INSTRUCTIONS FOR THE TASK ::
From the entries below, return exactly the lines beginning at the one that contains "pink square: (229, 163) -> (128, 62), moved" and ending at the one that contains "pink ellipse: (87, 58) -> (142, 135), moved", both of them included, and only those lines.

ENTRIES SHOWN ::
····················

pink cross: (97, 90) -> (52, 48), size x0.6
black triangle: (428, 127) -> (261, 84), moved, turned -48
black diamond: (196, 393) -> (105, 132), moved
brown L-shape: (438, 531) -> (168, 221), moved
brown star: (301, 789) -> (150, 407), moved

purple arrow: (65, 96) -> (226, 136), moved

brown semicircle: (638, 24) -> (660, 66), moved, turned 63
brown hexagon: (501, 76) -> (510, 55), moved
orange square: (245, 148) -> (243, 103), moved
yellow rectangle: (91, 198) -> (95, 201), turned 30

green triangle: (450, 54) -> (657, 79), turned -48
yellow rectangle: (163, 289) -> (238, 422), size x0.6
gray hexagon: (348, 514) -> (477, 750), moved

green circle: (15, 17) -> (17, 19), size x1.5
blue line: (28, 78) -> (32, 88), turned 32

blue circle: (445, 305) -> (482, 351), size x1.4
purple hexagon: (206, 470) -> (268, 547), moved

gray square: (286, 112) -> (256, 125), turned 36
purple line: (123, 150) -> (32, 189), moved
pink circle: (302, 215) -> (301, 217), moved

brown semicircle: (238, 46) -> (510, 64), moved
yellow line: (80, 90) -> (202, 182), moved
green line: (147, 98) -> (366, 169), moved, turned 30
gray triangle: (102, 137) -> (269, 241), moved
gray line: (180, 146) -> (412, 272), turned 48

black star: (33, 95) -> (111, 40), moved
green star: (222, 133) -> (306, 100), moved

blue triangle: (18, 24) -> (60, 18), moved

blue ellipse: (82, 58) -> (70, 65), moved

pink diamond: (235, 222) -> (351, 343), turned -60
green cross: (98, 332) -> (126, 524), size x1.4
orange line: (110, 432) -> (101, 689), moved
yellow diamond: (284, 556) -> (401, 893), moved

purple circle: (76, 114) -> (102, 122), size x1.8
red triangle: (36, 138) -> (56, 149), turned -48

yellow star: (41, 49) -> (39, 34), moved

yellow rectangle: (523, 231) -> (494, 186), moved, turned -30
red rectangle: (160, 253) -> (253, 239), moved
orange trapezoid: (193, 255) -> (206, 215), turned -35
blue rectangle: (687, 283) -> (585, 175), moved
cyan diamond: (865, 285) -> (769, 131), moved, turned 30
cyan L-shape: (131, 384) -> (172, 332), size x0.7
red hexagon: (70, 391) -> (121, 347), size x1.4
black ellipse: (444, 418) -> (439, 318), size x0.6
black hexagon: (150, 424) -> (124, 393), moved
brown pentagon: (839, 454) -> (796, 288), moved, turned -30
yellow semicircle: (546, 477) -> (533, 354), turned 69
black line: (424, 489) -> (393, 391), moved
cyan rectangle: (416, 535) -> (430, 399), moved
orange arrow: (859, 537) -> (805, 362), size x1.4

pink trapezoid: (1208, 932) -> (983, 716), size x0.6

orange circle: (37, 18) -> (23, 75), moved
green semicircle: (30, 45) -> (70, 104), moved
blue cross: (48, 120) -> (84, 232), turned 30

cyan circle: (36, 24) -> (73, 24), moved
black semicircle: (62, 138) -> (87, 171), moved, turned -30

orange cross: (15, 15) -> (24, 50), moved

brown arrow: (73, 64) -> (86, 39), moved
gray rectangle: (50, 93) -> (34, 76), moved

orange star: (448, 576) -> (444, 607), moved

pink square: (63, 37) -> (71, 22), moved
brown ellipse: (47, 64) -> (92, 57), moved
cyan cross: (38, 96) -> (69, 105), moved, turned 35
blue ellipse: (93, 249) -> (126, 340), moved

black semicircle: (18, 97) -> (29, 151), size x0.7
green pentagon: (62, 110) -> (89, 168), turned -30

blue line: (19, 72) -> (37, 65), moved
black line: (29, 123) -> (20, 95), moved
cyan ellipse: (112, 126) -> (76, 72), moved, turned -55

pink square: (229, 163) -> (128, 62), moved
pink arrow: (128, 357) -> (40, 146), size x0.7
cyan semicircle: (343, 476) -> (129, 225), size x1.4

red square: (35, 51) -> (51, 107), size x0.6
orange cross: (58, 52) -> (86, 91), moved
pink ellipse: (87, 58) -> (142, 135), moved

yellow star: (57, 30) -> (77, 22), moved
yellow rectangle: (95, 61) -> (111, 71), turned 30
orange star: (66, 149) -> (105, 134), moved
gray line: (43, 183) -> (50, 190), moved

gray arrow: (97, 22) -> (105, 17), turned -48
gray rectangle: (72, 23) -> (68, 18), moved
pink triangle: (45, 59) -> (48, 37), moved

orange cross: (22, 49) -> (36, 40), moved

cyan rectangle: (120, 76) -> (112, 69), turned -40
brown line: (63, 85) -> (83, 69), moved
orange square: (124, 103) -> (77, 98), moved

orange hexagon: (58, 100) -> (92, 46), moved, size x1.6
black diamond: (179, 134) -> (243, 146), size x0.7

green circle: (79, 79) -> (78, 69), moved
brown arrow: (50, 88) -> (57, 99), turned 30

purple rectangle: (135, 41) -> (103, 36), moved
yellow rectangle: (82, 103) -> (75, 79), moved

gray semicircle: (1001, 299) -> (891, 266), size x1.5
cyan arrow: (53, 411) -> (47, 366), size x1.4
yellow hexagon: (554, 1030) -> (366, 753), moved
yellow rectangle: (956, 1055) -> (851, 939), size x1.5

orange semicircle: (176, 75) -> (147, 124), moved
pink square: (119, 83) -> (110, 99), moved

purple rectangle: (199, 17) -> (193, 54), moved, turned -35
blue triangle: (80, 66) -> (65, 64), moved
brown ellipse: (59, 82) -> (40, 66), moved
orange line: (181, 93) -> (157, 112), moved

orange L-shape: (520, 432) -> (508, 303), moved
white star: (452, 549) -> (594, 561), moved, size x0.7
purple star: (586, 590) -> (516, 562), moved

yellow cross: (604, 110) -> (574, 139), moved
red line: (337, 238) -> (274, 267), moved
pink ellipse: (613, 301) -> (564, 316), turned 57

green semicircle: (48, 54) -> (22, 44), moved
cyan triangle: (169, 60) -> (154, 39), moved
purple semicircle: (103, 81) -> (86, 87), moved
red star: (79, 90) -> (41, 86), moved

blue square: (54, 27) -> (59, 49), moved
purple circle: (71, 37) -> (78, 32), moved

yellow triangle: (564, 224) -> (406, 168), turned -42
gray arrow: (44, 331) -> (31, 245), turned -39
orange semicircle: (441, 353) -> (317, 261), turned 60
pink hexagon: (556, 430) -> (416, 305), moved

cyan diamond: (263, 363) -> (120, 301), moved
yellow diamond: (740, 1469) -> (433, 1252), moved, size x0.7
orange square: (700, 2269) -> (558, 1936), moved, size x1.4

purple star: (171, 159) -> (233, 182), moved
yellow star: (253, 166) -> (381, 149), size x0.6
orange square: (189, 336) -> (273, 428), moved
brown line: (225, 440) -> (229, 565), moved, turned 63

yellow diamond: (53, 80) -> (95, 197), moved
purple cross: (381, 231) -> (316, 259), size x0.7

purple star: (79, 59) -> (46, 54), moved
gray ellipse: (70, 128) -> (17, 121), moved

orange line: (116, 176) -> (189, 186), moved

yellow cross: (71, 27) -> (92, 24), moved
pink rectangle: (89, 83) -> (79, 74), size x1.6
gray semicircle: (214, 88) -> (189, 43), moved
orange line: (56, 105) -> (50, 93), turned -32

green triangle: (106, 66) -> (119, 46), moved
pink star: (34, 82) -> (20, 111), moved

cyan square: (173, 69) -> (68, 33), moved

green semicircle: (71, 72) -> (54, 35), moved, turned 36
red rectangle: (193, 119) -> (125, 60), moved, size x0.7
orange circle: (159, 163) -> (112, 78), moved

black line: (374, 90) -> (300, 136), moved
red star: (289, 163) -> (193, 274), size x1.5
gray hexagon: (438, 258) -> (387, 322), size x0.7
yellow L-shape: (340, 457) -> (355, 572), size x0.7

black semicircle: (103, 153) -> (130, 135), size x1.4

····················

FINISHED EXERCISE ::
pink square: (229, 163) -> (128, 62), moved
pink arrow: (128, 357) -> (40, 146), size x0.7
cyan semicircle: (343, 476) -> (129, 225), size x1.4

red square: (35, 51) -> (51, 107), size x0.6
orange cross: (58, 52) -> (86, 91), moved
pink ellipse: (87, 58) -> (142, 135), moved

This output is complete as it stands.